### INPUT DATA:

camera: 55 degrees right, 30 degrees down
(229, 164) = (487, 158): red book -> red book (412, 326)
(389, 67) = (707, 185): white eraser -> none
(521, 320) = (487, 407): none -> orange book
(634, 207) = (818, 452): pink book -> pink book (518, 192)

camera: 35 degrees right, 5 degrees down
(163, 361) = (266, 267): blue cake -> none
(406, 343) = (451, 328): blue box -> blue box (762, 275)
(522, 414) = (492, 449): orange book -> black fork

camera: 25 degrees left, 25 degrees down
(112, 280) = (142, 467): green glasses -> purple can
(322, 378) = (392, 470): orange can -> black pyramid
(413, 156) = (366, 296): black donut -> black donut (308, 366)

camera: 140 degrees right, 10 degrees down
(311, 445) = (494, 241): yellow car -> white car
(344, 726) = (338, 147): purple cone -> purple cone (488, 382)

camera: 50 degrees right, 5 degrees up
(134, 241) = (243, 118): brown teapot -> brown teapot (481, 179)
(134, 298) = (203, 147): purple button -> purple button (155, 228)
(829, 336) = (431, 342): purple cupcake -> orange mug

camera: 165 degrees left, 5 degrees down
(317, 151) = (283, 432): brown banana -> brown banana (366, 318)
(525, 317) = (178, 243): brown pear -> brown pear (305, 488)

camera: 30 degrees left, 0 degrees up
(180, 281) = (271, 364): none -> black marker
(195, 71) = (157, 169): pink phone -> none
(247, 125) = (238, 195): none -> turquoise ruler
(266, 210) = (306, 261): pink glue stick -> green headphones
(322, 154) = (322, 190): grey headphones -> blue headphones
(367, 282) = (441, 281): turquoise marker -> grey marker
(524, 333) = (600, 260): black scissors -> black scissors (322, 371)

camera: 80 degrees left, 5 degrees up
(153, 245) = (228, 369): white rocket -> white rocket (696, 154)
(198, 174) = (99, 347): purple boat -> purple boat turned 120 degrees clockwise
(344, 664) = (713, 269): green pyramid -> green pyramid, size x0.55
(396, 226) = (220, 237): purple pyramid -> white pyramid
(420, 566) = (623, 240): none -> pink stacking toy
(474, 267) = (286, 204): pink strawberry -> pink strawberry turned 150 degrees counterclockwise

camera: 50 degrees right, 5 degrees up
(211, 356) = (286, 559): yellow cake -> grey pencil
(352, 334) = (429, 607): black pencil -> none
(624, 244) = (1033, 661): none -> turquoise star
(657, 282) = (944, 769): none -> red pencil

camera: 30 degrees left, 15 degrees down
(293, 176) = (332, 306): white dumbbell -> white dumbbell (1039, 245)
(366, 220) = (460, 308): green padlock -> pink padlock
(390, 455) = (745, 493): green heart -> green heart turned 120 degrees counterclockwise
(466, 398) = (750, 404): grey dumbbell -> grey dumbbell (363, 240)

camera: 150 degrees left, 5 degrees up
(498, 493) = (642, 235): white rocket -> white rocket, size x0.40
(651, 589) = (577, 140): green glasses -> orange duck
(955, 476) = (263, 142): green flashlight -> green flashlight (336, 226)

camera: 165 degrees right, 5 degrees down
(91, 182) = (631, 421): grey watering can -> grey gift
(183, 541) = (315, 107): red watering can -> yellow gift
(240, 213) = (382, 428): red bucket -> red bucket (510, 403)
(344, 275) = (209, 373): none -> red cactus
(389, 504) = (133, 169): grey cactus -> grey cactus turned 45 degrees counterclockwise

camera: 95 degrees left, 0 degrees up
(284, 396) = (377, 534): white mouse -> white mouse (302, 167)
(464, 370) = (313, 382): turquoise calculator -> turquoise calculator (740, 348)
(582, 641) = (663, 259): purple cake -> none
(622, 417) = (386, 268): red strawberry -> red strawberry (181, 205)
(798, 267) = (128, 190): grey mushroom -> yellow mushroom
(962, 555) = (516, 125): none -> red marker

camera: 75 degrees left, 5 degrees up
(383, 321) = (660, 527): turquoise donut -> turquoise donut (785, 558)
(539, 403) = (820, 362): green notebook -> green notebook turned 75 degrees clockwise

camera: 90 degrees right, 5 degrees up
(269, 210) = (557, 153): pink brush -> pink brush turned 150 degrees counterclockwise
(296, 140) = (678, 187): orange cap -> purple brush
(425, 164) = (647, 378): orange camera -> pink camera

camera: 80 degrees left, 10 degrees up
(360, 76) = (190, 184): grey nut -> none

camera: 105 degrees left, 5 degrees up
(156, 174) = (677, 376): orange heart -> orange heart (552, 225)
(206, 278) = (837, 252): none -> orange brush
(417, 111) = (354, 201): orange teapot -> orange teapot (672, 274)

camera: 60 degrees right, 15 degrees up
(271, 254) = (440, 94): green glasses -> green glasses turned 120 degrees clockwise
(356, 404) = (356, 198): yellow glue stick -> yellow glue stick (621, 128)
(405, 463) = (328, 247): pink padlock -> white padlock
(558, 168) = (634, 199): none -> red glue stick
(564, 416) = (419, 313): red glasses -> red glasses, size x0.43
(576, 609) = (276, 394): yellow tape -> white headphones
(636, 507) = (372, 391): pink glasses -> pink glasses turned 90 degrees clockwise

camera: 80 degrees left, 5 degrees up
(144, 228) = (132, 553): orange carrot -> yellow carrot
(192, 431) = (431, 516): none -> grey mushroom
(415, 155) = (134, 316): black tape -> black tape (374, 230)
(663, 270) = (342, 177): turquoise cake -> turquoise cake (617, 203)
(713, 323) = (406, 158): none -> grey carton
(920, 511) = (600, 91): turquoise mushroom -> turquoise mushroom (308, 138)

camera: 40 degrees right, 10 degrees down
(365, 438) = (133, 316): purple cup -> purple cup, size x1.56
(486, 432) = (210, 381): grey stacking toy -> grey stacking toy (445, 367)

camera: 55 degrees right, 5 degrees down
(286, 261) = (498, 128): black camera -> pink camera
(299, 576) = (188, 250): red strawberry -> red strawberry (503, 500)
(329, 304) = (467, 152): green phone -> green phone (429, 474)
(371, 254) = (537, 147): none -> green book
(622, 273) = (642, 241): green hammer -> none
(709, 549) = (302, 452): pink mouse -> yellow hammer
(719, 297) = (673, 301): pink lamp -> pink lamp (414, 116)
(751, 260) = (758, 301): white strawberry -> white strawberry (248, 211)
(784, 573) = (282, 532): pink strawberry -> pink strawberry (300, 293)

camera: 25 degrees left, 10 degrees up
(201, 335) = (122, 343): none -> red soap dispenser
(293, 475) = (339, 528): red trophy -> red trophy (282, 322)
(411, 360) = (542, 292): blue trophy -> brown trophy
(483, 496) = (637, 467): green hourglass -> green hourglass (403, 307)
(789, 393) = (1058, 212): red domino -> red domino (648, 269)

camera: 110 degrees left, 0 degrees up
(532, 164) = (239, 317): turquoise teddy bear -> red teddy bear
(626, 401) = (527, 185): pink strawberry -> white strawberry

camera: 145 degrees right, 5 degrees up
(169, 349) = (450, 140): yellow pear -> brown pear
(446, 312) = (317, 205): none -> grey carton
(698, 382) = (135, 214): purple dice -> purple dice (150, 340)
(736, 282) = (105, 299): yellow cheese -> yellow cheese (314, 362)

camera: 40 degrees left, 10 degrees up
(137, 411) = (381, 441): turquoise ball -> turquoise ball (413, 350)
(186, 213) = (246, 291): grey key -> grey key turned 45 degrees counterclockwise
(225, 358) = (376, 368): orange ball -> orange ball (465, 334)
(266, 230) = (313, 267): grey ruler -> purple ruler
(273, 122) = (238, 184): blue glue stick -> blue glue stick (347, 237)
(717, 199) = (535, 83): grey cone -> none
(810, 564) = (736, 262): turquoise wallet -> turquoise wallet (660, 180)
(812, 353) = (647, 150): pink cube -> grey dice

### EXERCISE REQUIREMENTS:
Of the entries above, transcribe exactly those lines that fall between the line containing "(322, 378) = (392, 470): orange" and the line containing "(829, 336) = (431, 342): purple", together with those two lines.

### THE COMPLETED TASK:
(322, 378) = (392, 470): orange can -> black pyramid
(413, 156) = (366, 296): black donut -> black donut (308, 366)

camera: 140 degrees right, 10 degrees down
(311, 445) = (494, 241): yellow car -> white car
(344, 726) = (338, 147): purple cone -> purple cone (488, 382)

camera: 50 degrees right, 5 degrees up
(134, 241) = (243, 118): brown teapot -> brown teapot (481, 179)
(134, 298) = (203, 147): purple button -> purple button (155, 228)
(829, 336) = (431, 342): purple cupcake -> orange mug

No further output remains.